┌─ Provided material

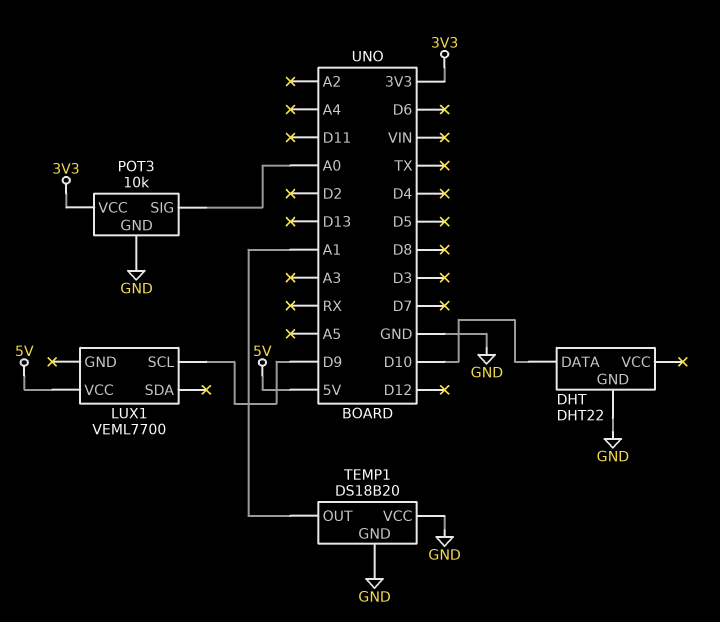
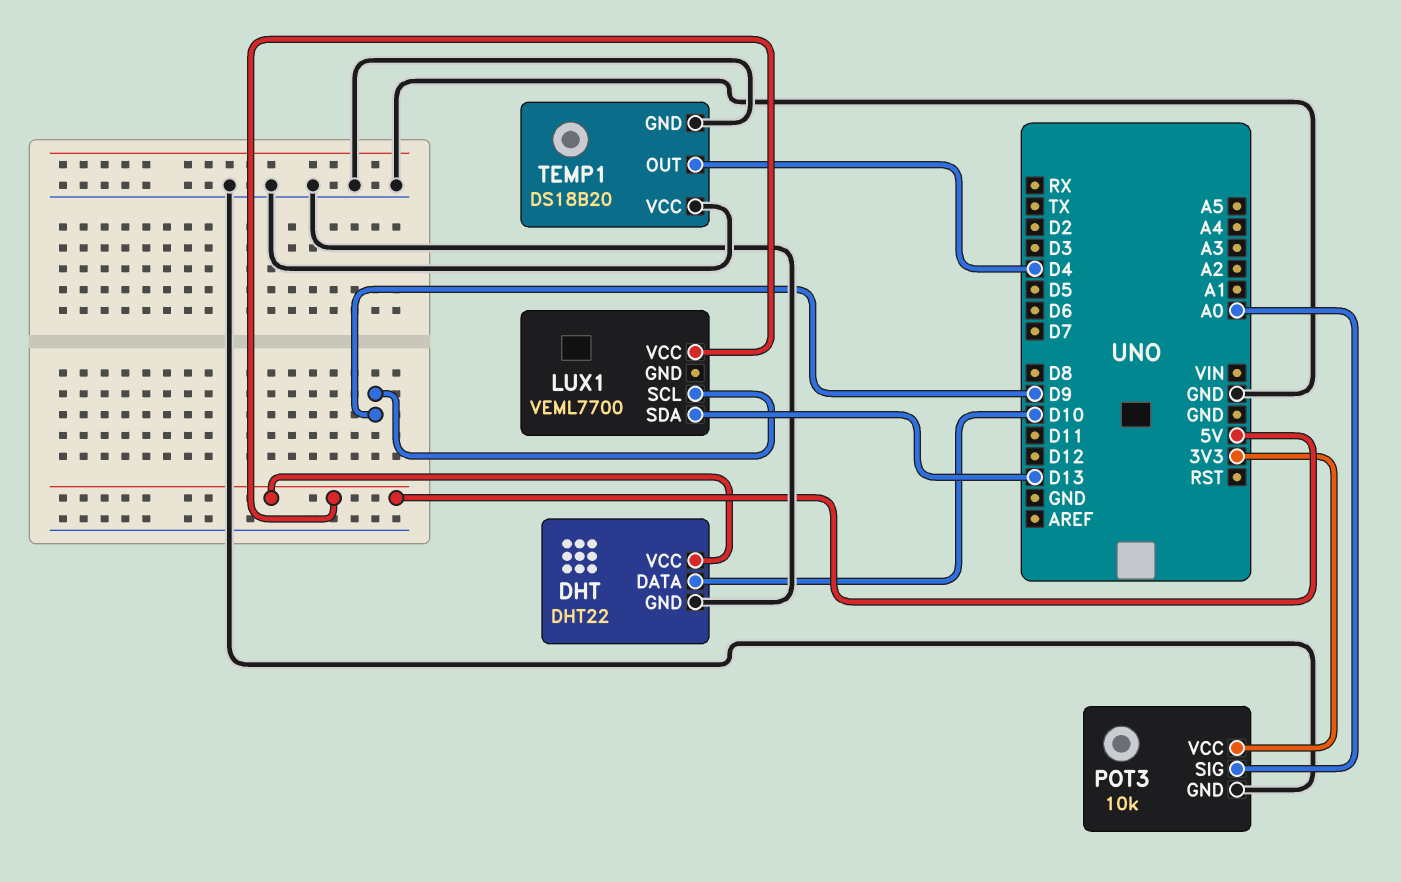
DHT pin VCC: none -> 5V
LUX1 pin SDA: none -> D13
TEMP1 pin OUT: A1 -> D4

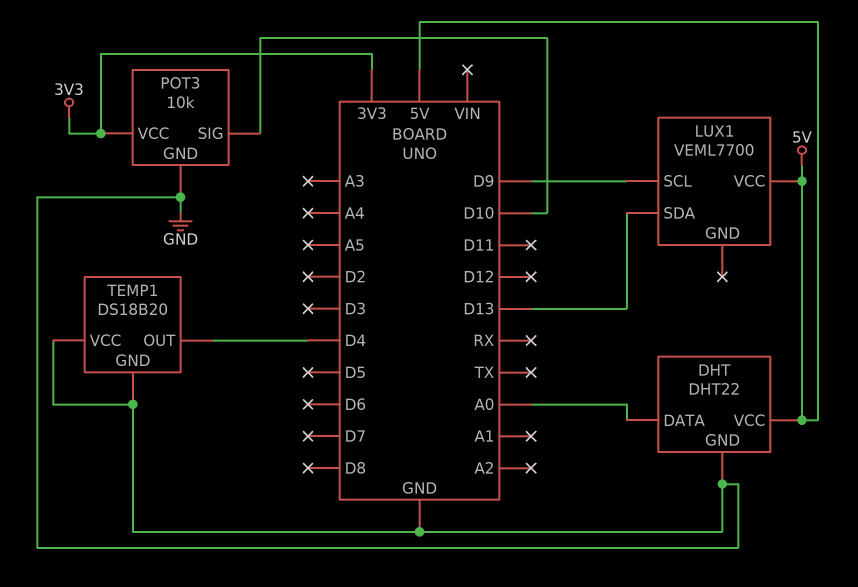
DHT pin DATA: D10 -> A0
POT3 pin SIG: A0 -> D10

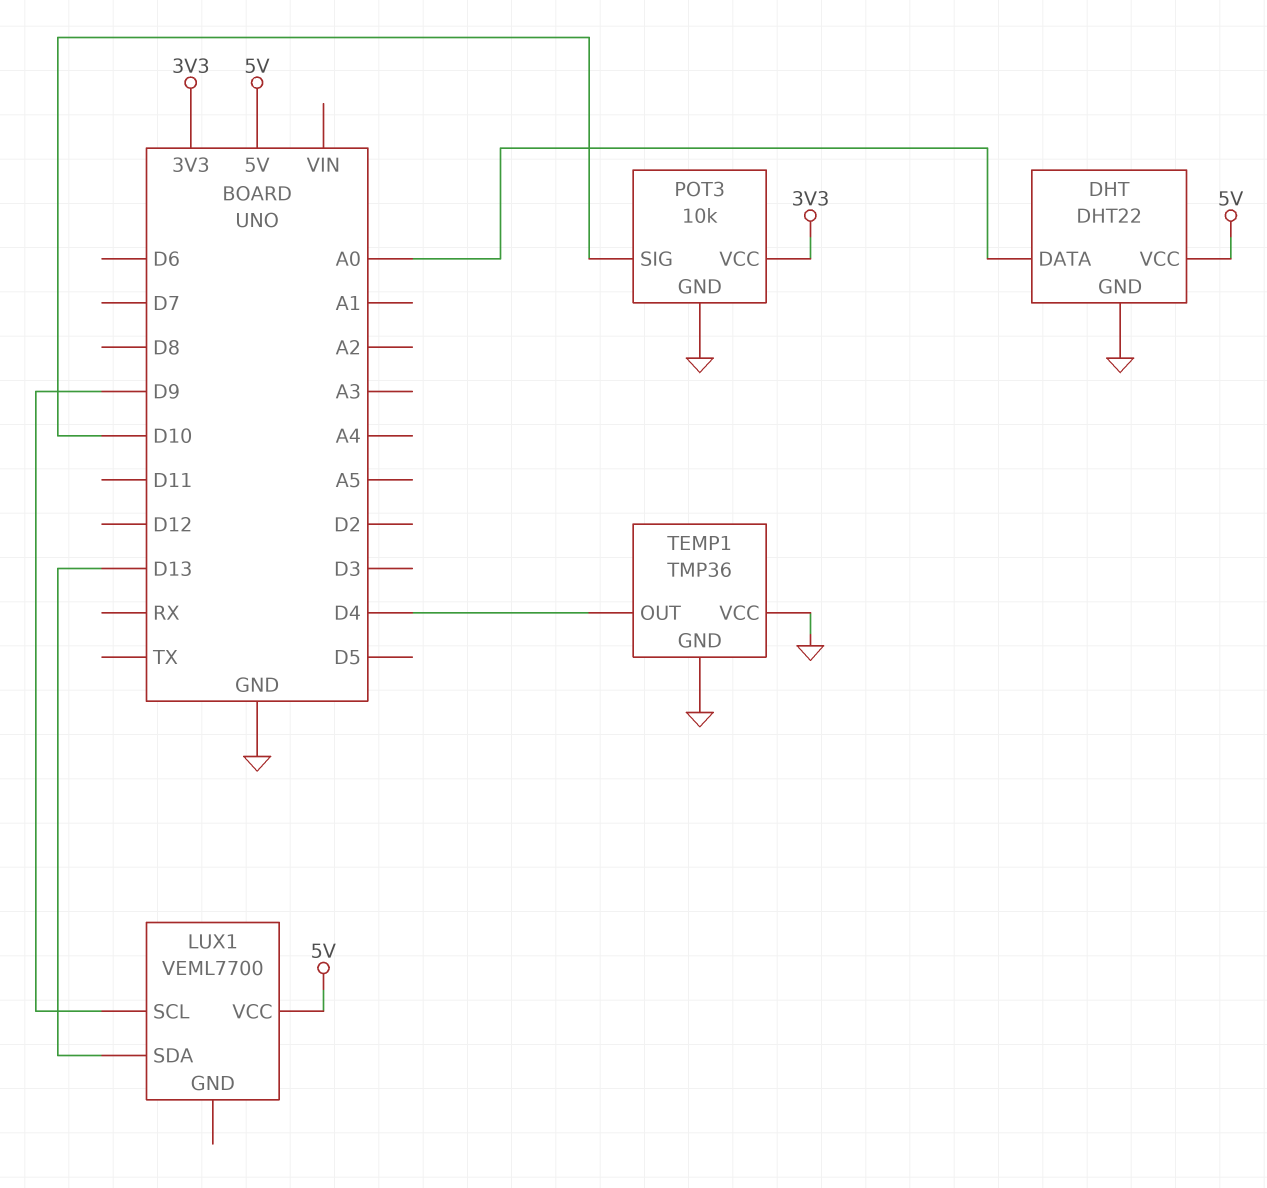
TEMP1: DS18B20 -> TMP36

└─

» **About this task**: Among the lines of the material, find those holding the word "none" and return them.

» **Completed task**:
DHT pin VCC: none -> 5V
LUX1 pin SDA: none -> D13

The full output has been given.